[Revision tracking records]
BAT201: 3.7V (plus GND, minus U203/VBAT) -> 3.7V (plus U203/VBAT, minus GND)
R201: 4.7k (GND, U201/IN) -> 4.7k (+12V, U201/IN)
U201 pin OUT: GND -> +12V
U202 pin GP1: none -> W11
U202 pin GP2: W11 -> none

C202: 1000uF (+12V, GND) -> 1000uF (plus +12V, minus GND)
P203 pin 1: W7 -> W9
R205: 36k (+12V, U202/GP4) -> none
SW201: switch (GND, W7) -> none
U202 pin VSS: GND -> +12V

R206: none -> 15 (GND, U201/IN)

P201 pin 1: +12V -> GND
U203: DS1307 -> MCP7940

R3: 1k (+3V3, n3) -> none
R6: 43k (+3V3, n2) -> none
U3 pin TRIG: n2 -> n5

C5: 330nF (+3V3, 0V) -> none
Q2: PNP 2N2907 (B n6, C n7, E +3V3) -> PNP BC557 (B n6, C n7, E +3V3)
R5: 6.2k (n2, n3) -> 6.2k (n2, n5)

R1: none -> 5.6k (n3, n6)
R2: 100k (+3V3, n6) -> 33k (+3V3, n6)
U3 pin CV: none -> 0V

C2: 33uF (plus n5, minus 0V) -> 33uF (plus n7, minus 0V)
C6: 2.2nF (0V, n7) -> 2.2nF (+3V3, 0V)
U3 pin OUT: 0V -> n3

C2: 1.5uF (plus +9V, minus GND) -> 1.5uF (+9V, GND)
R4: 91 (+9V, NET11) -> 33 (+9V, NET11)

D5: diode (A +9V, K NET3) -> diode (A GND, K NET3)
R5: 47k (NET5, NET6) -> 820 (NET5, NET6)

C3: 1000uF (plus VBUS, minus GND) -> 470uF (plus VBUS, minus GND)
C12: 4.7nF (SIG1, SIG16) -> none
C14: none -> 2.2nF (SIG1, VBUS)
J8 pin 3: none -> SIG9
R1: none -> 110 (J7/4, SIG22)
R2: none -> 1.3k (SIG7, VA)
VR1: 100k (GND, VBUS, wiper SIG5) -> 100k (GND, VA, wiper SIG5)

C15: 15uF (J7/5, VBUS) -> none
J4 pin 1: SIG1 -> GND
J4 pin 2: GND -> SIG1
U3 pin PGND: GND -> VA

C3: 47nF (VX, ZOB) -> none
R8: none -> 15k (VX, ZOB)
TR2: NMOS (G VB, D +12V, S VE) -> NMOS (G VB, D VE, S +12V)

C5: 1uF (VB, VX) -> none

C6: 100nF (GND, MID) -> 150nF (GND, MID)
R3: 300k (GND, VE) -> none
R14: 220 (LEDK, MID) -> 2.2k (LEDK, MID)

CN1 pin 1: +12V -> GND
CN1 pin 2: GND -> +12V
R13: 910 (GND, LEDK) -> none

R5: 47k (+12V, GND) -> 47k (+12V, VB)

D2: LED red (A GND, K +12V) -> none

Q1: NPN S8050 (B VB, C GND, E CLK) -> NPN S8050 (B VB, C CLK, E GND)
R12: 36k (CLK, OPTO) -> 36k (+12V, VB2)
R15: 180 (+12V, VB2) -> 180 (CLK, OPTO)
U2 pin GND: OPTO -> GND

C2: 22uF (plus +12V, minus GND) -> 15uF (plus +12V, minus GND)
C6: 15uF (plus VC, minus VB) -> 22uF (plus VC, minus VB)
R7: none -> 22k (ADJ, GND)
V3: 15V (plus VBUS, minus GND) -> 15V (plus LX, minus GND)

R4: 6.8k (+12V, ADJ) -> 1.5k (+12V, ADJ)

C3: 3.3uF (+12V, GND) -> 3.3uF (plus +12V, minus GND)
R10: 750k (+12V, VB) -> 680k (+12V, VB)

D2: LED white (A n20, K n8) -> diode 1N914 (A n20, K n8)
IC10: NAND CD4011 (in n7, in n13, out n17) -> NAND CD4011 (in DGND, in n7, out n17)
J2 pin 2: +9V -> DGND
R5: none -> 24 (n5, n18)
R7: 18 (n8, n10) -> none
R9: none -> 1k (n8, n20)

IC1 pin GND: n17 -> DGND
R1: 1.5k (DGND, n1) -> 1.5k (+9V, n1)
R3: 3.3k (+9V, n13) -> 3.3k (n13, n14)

Task statement:
Go through the entries above and reproduce each one exactly.

Completed exercise:
BAT201: 3.7V (plus GND, minus U203/VBAT) -> 3.7V (plus U203/VBAT, minus GND)
R201: 4.7k (GND, U201/IN) -> 4.7k (+12V, U201/IN)
U201 pin OUT: GND -> +12V
U202 pin GP1: none -> W11
U202 pin GP2: W11 -> none

C202: 1000uF (+12V, GND) -> 1000uF (plus +12V, minus GND)
P203 pin 1: W7 -> W9
R205: 36k (+12V, U202/GP4) -> none
SW201: switch (GND, W7) -> none
U202 pin VSS: GND -> +12V

R206: none -> 15 (GND, U201/IN)

P201 pin 1: +12V -> GND
U203: DS1307 -> MCP7940

R3: 1k (+3V3, n3) -> none
R6: 43k (+3V3, n2) -> none
U3 pin TRIG: n2 -> n5

C5: 330nF (+3V3, 0V) -> none
Q2: PNP 2N2907 (B n6, C n7, E +3V3) -> PNP BC557 (B n6, C n7, E +3V3)
R5: 6.2k (n2, n3) -> 6.2k (n2, n5)

R1: none -> 5.6k (n3, n6)
R2: 100k (+3V3, n6) -> 33k (+3V3, n6)
U3 pin CV: none -> 0V

C2: 33uF (plus n5, minus 0V) -> 33uF (plus n7, minus 0V)
C6: 2.2nF (0V, n7) -> 2.2nF (+3V3, 0V)
U3 pin OUT: 0V -> n3

C2: 1.5uF (plus +9V, minus GND) -> 1.5uF (+9V, GND)
R4: 91 (+9V, NET11) -> 33 (+9V, NET11)

D5: diode (A +9V, K NET3) -> diode (A GND, K NET3)
R5: 47k (NET5, NET6) -> 820 (NET5, NET6)

C3: 1000uF (plus VBUS, minus GND) -> 470uF (plus VBUS, minus GND)
C12: 4.7nF (SIG1, SIG16) -> none
C14: none -> 2.2nF (SIG1, VBUS)
J8 pin 3: none -> SIG9
R1: none -> 110 (J7/4, SIG22)
R2: none -> 1.3k (SIG7, VA)
VR1: 100k (GND, VBUS, wiper SIG5) -> 100k (GND, VA, wiper SIG5)

C15: 15uF (J7/5, VBUS) -> none
J4 pin 1: SIG1 -> GND
J4 pin 2: GND -> SIG1
U3 pin PGND: GND -> VA

C3: 47nF (VX, ZOB) -> none
R8: none -> 15k (VX, ZOB)
TR2: NMOS (G VB, D +12V, S VE) -> NMOS (G VB, D VE, S +12V)

C5: 1uF (VB, VX) -> none

C6: 100nF (GND, MID) -> 150nF (GND, MID)
R3: 300k (GND, VE) -> none
R14: 220 (LEDK, MID) -> 2.2k (LEDK, MID)

CN1 pin 1: +12V -> GND
CN1 pin 2: GND -> +12V
R13: 910 (GND, LEDK) -> none

R5: 47k (+12V, GND) -> 47k (+12V, VB)

D2: LED red (A GND, K +12V) -> none

Q1: NPN S8050 (B VB, C GND, E CLK) -> NPN S8050 (B VB, C CLK, E GND)
R12: 36k (CLK, OPTO) -> 36k (+12V, VB2)
R15: 180 (+12V, VB2) -> 180 (CLK, OPTO)
U2 pin GND: OPTO -> GND

C2: 22uF (plus +12V, minus GND) -> 15uF (plus +12V, minus GND)
C6: 15uF (plus VC, minus VB) -> 22uF (plus VC, minus VB)
R7: none -> 22k (ADJ, GND)
V3: 15V (plus VBUS, minus GND) -> 15V (plus LX, minus GND)

R4: 6.8k (+12V, ADJ) -> 1.5k (+12V, ADJ)

C3: 3.3uF (+12V, GND) -> 3.3uF (plus +12V, minus GND)
R10: 750k (+12V, VB) -> 680k (+12V, VB)

D2: LED white (A n20, K n8) -> diode 1N914 (A n20, K n8)
IC10: NAND CD4011 (in n7, in n13, out n17) -> NAND CD4011 (in DGND, in n7, out n17)
J2 pin 2: +9V -> DGND
R5: none -> 24 (n5, n18)
R7: 18 (n8, n10) -> none
R9: none -> 1k (n8, n20)

IC1 pin GND: n17 -> DGND
R1: 1.5k (DGND, n1) -> 1.5k (+9V, n1)
R3: 3.3k (+9V, n13) -> 3.3k (n13, n14)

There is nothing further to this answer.